== INPUT DATA ==

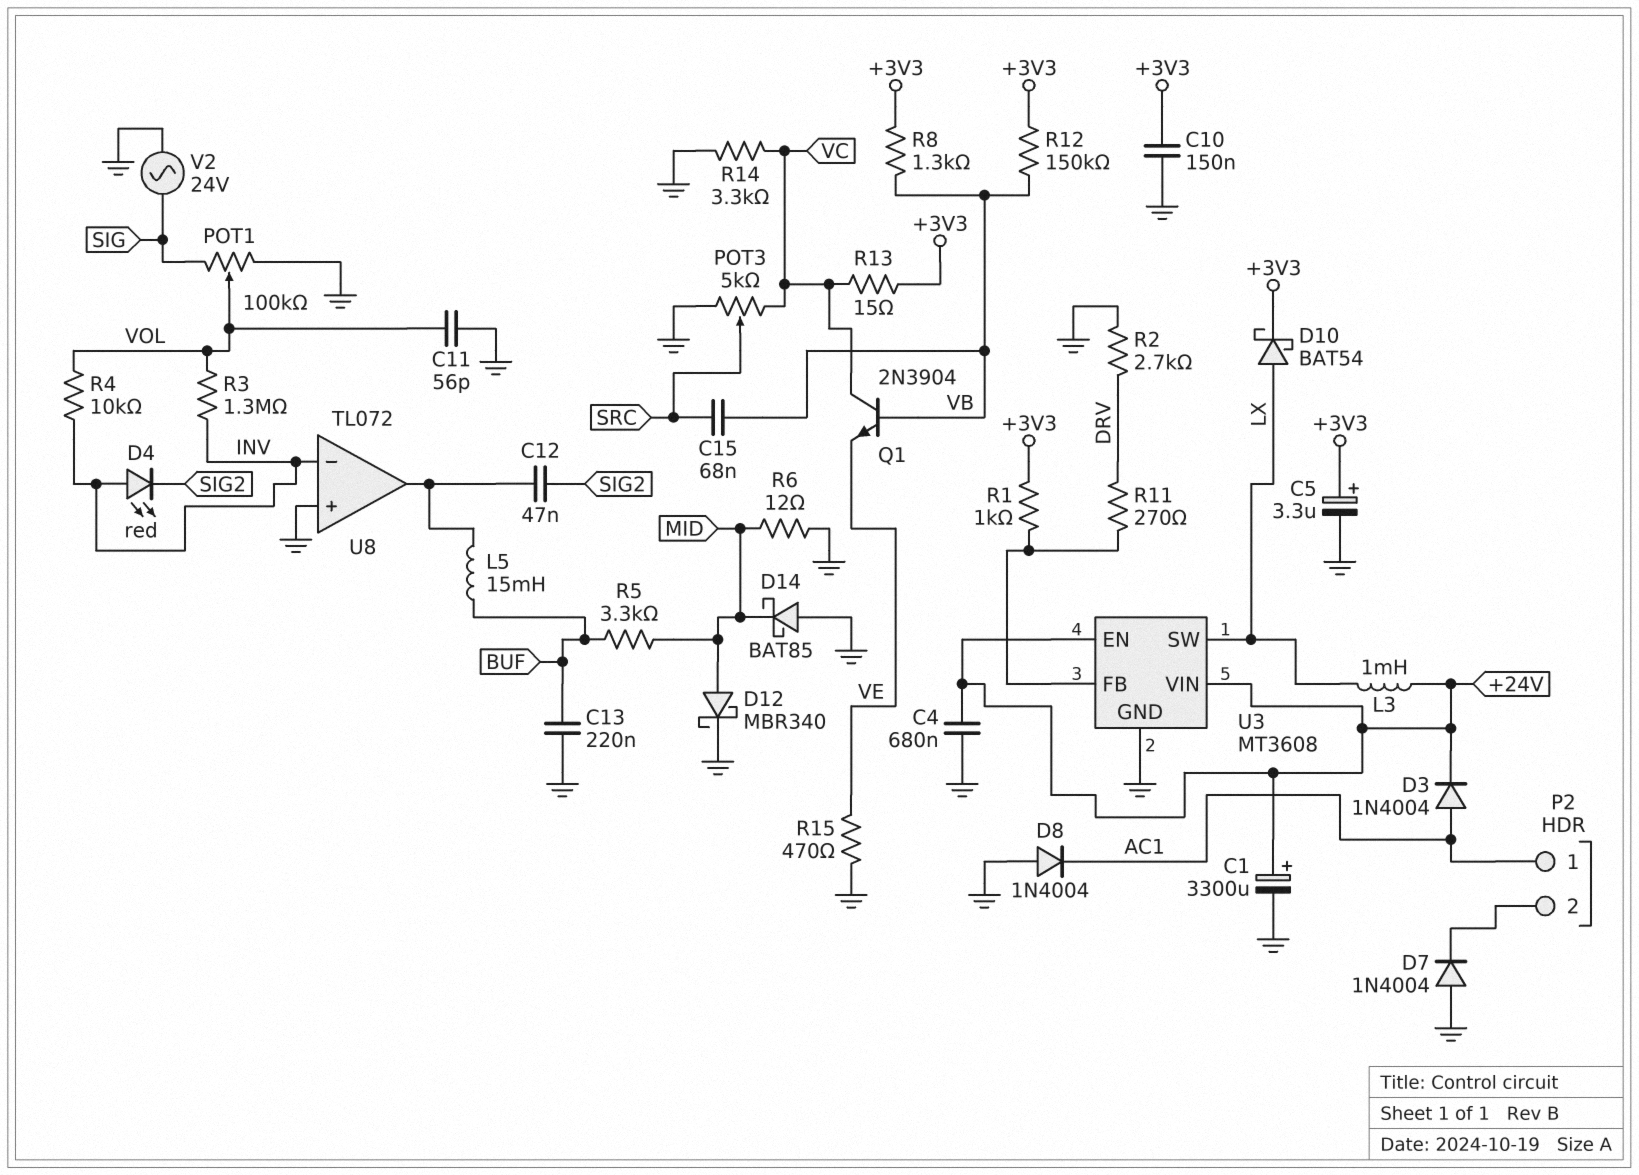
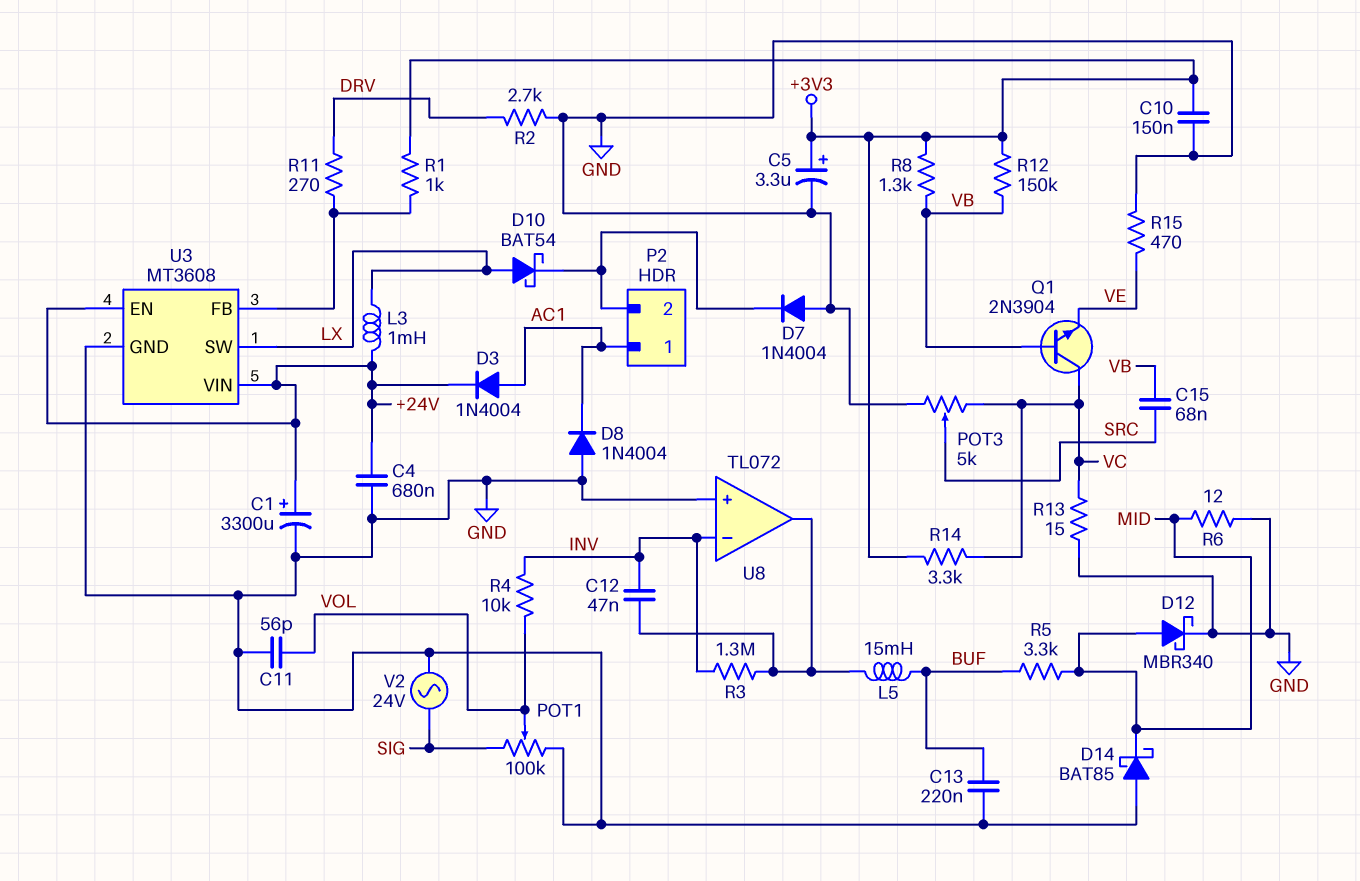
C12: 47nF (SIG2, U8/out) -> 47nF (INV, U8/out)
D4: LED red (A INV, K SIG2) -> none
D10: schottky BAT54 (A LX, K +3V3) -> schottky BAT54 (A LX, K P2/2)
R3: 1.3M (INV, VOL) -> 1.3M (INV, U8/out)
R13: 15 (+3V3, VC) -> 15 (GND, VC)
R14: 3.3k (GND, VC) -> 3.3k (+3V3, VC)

===
== INPUT DATA ==

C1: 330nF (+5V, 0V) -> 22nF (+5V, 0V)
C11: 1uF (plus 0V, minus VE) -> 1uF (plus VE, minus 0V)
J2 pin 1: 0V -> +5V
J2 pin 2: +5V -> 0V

===
== INPUT DATA ==

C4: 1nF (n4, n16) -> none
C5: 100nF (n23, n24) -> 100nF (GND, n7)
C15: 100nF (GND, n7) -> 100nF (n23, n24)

===

» HOW TO COMPLETE THIS TASK
Report the number of lines above containing the word "none", with no other text.

» REPLY TO THE EXERCISE
2